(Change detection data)
*-*-*
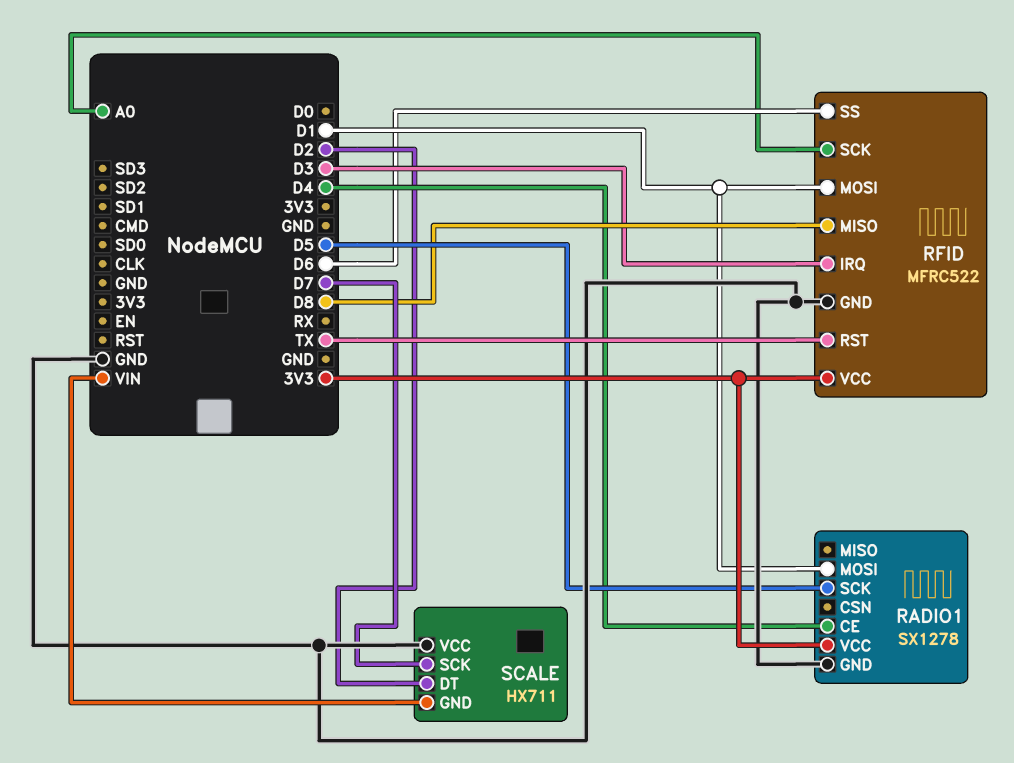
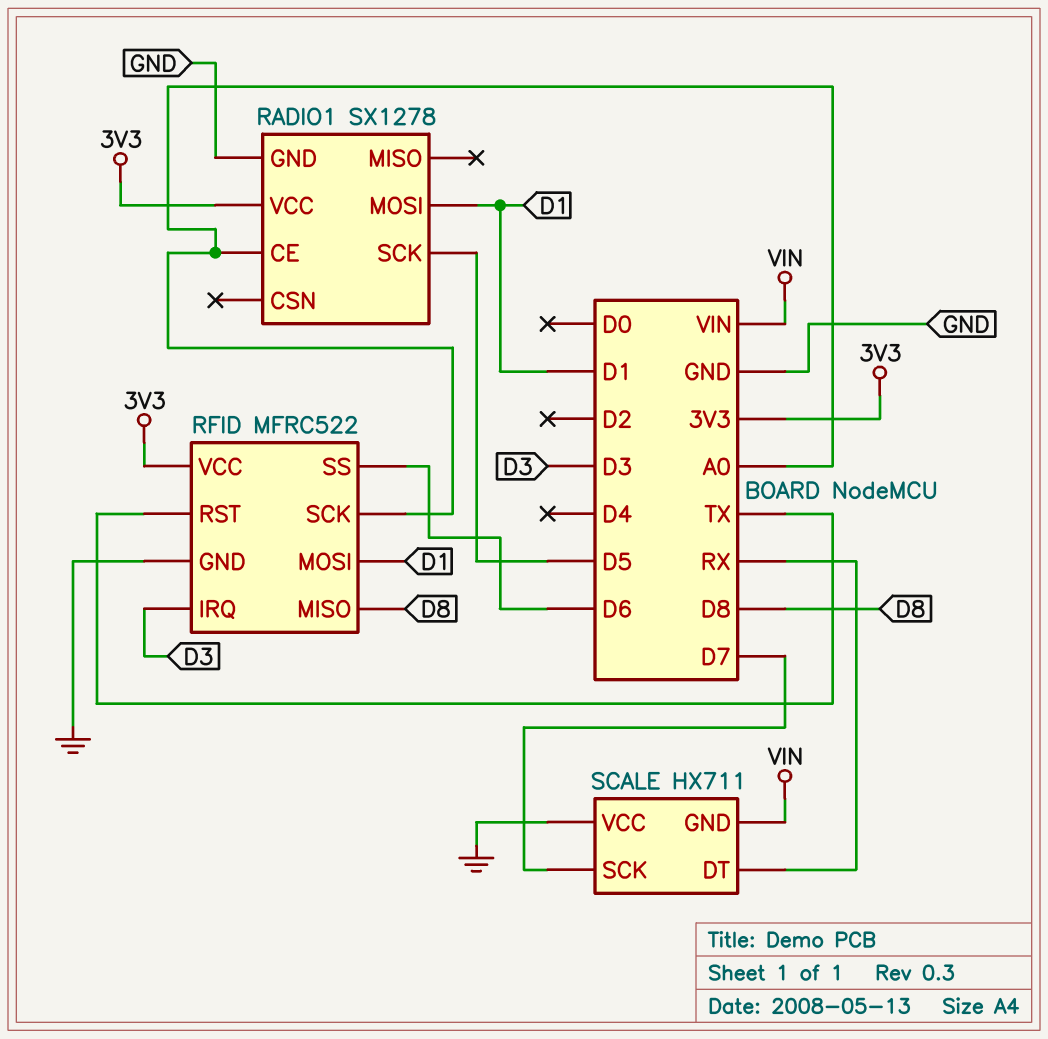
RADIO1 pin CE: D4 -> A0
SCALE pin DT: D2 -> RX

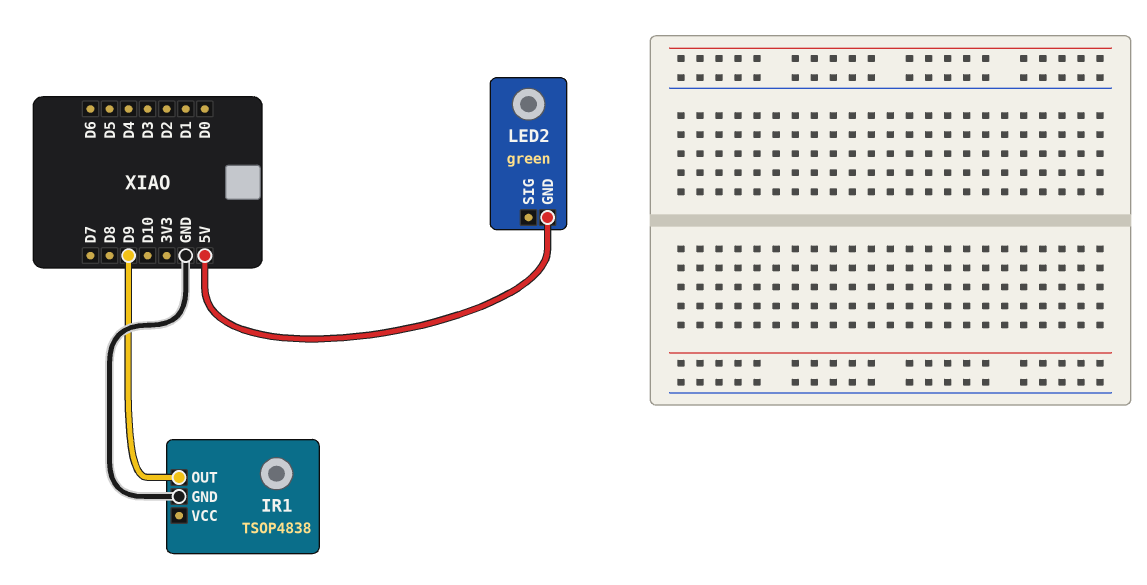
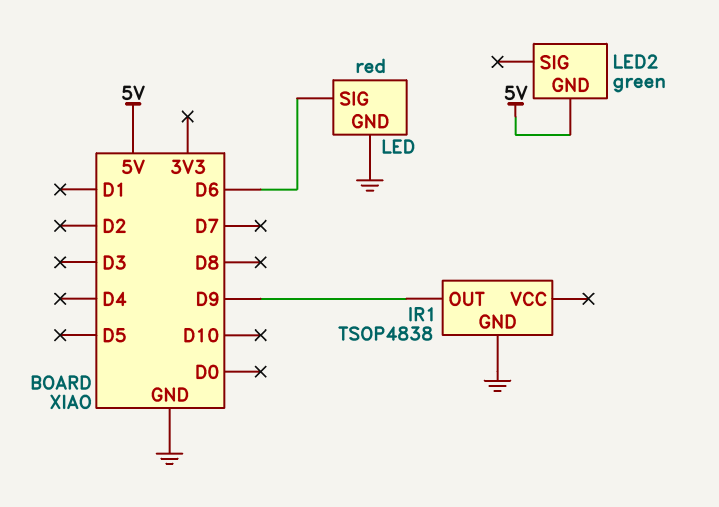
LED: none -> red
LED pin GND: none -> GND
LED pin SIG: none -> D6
*-*-*
From the line holding "LED: none -> red" to the last line of the records, quote each line exactly and add nothing.

LED: none -> red
LED pin GND: none -> GND
LED pin SIG: none -> D6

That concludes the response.